◆ Exercise data ◆
##########
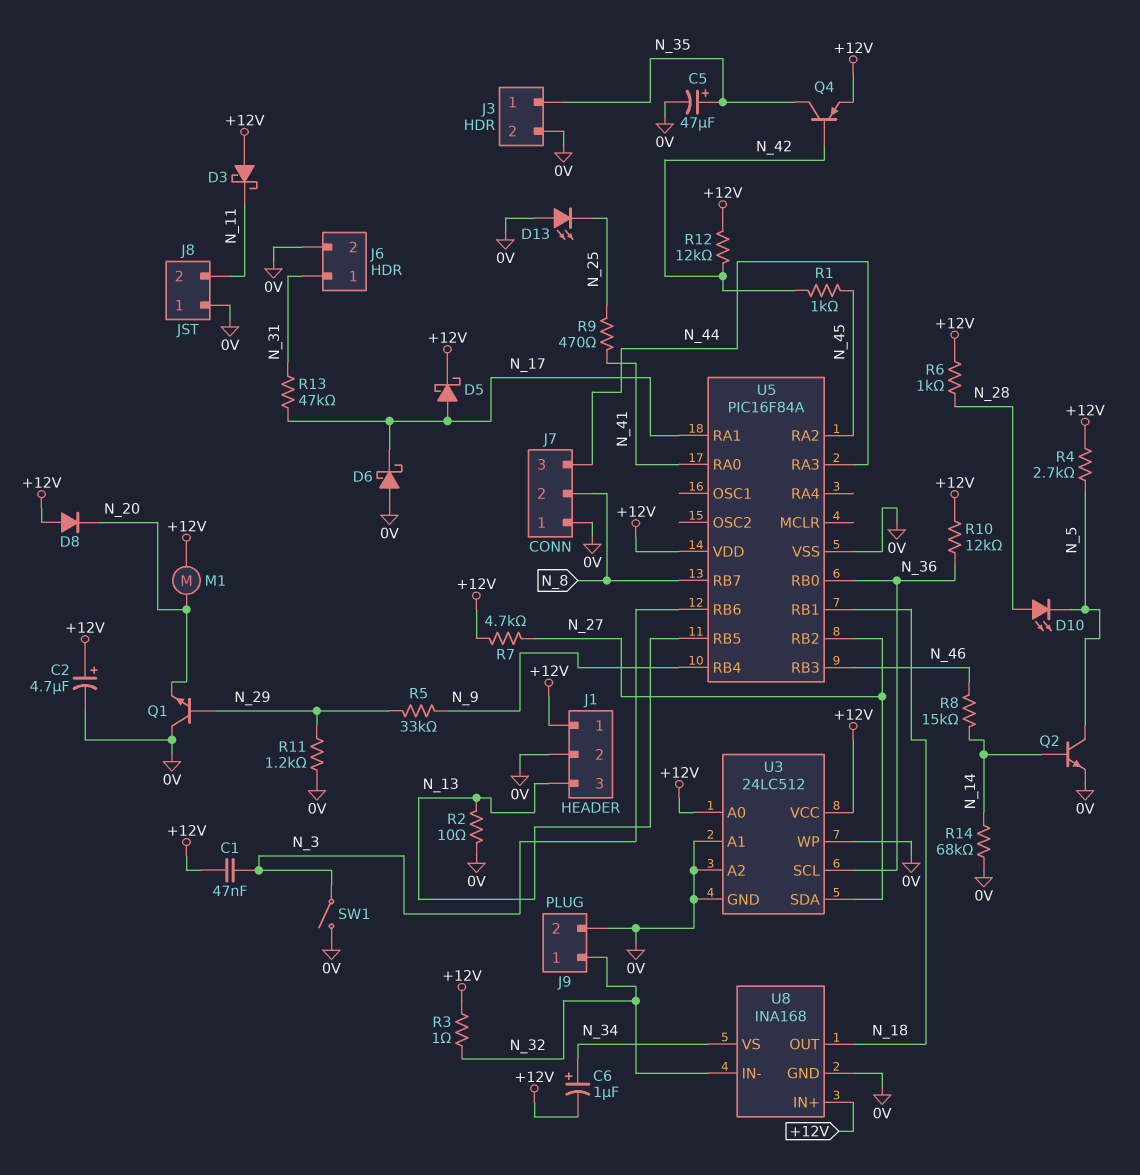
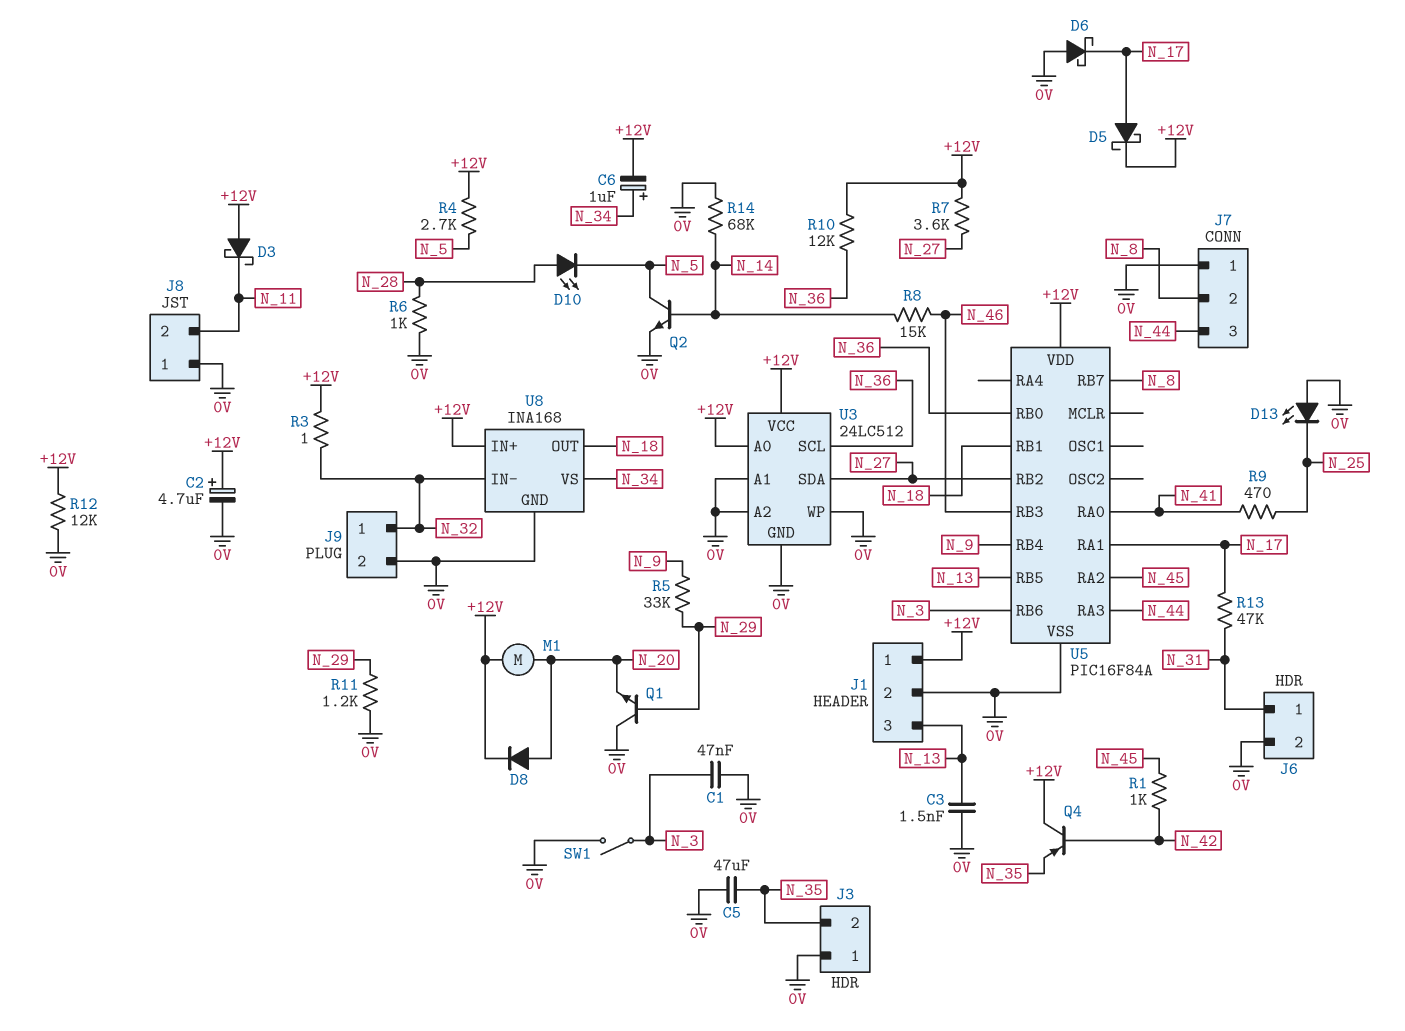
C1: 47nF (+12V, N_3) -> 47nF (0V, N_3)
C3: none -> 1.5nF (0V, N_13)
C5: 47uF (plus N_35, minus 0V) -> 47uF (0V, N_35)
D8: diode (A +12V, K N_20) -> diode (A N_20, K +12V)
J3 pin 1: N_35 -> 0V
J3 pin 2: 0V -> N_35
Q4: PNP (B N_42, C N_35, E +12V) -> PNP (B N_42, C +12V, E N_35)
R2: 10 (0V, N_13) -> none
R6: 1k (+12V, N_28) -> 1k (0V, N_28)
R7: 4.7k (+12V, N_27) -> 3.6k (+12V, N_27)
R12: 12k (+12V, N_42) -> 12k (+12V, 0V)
##########
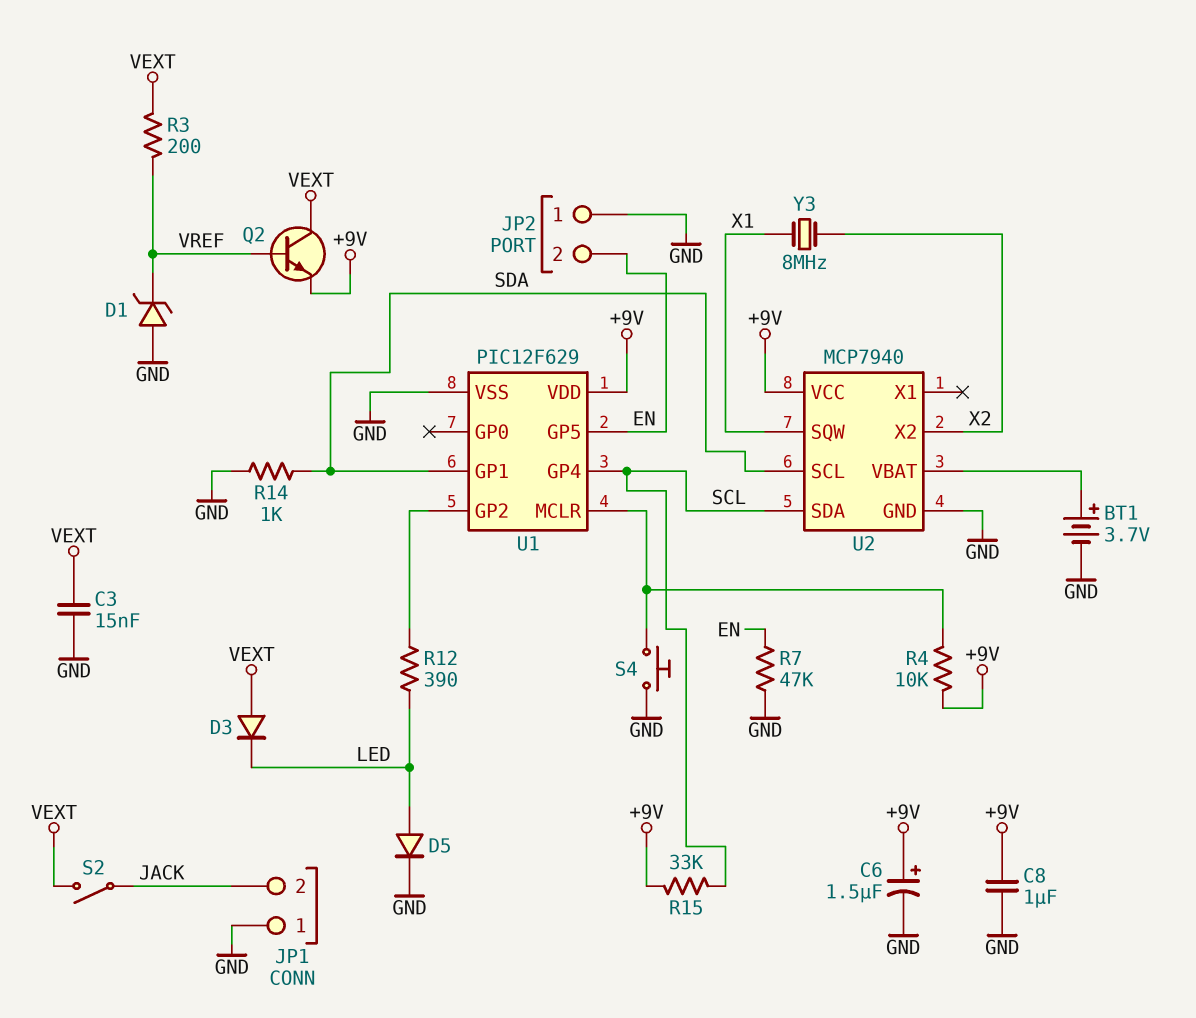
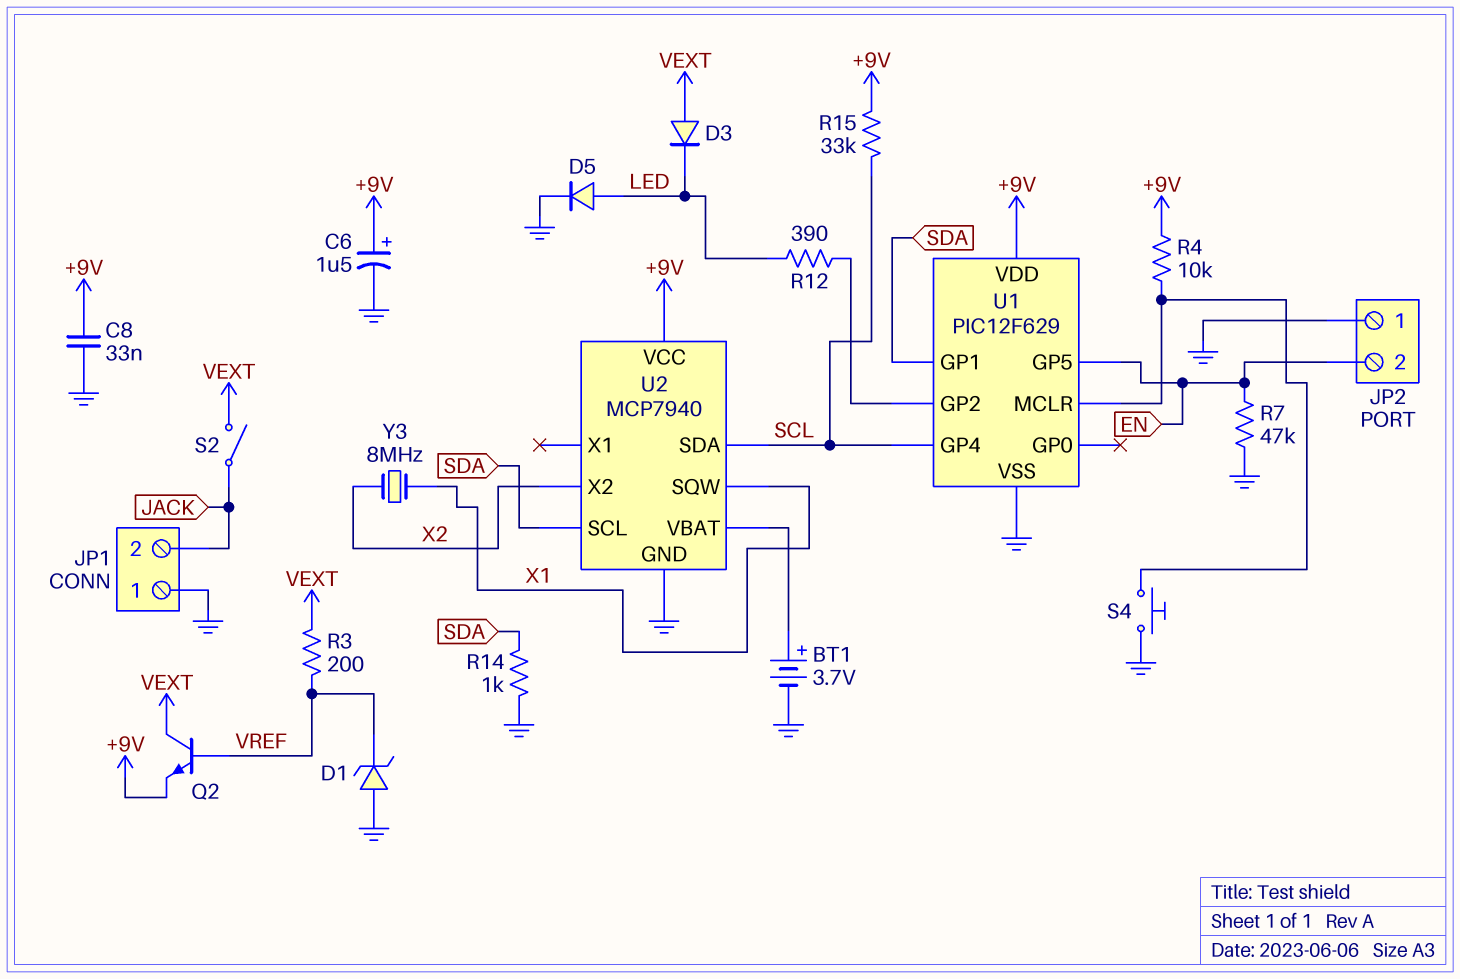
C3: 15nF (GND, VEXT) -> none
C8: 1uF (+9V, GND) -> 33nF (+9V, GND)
##########
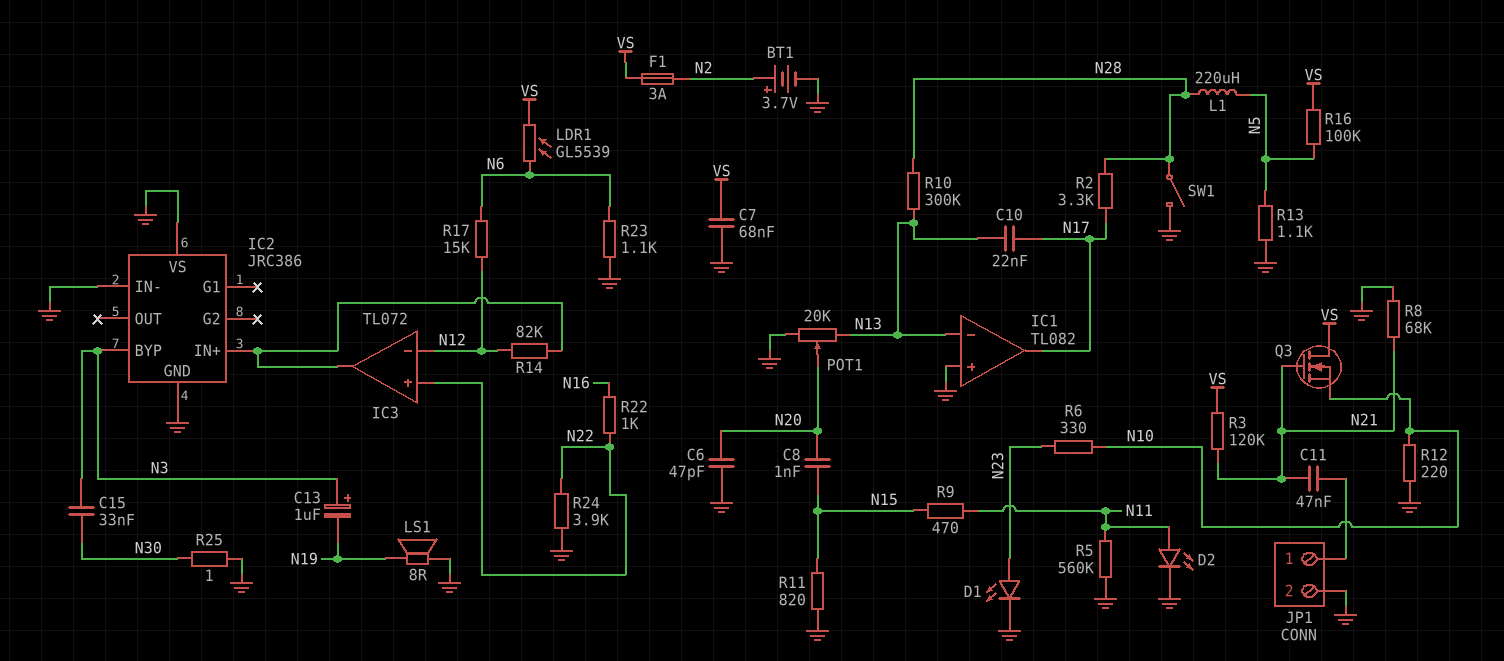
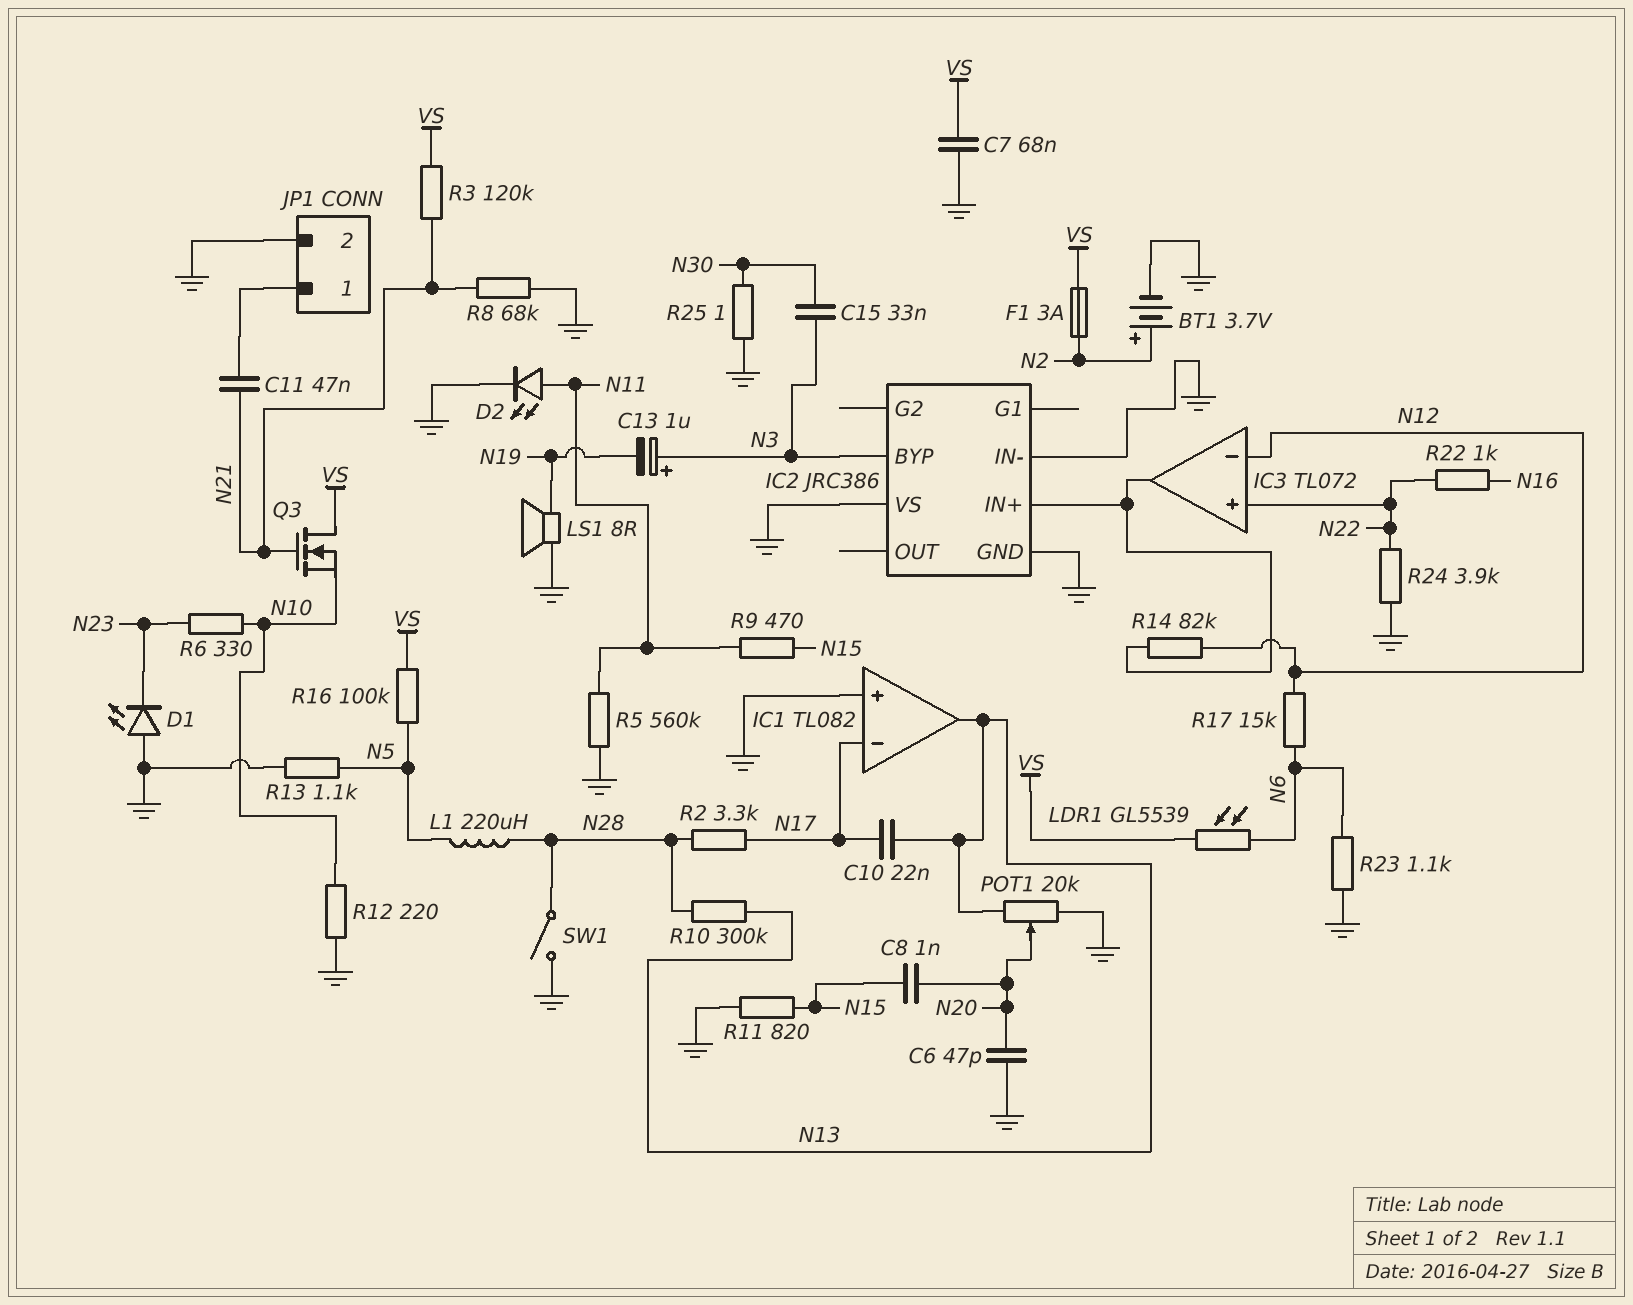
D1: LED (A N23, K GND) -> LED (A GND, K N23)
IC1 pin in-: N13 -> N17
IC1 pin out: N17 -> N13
##########
◆ Work instruction ◆
Find how many lines in the preceding listing contain the word "none", and answer with that number only.

◆ Solved exercise ◆
3